[Task details] Would you restate every entry that follows, word for word, and leave out the pictures?

[Image-to-image building correspondences]
--

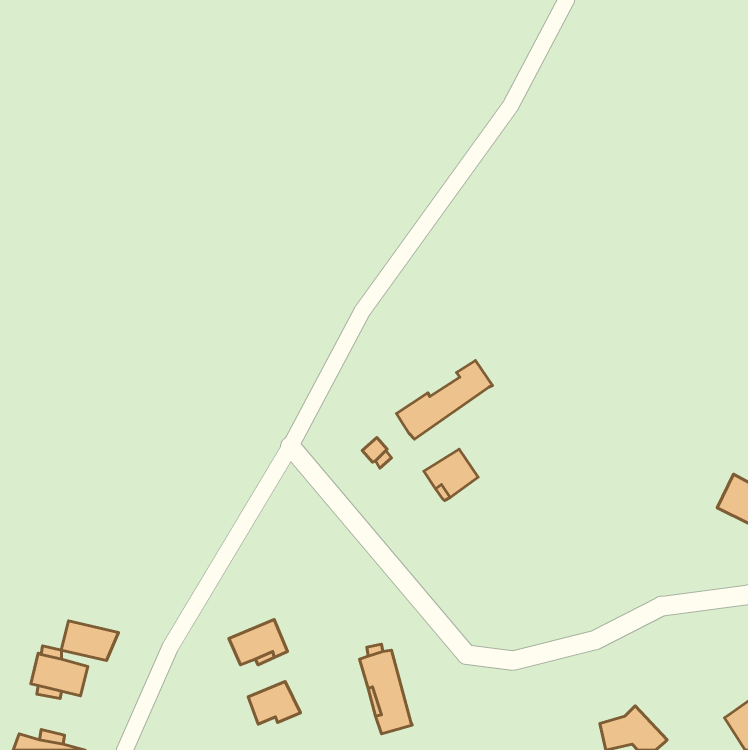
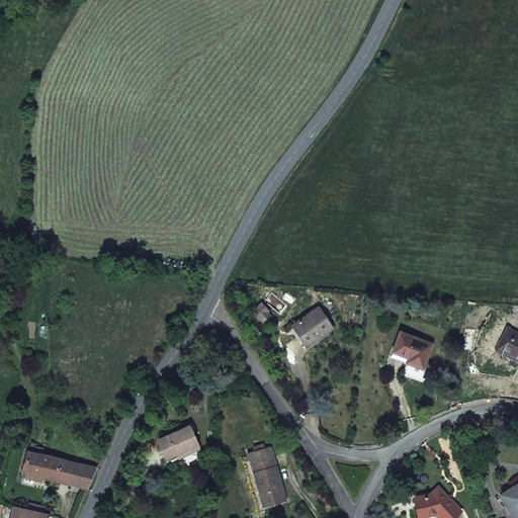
building: [397,360,492,439] -> none
building: none -> [394,331,432,368]
building: [61,621,118,660] -> [57,459,96,487]
building: [248,681,300,724] -> none

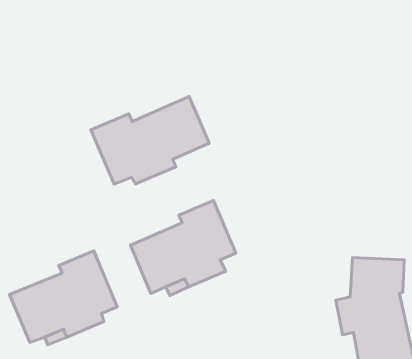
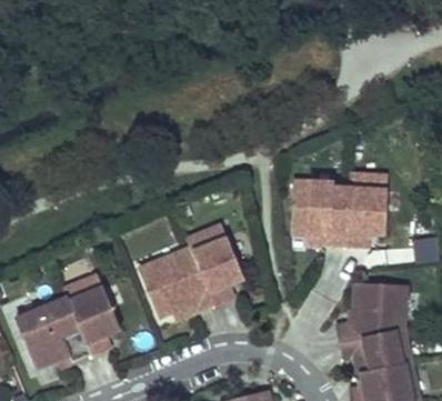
building: [91,96,209,184] -> none
building: none -> [287,173,383,244]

--

[Completed task]
building: [397,360,492,439] -> none
building: none -> [394,331,432,368]
building: [61,621,118,660] -> [57,459,96,487]
building: [248,681,300,724] -> none

building: [91,96,209,184] -> none
building: none -> [287,173,383,244]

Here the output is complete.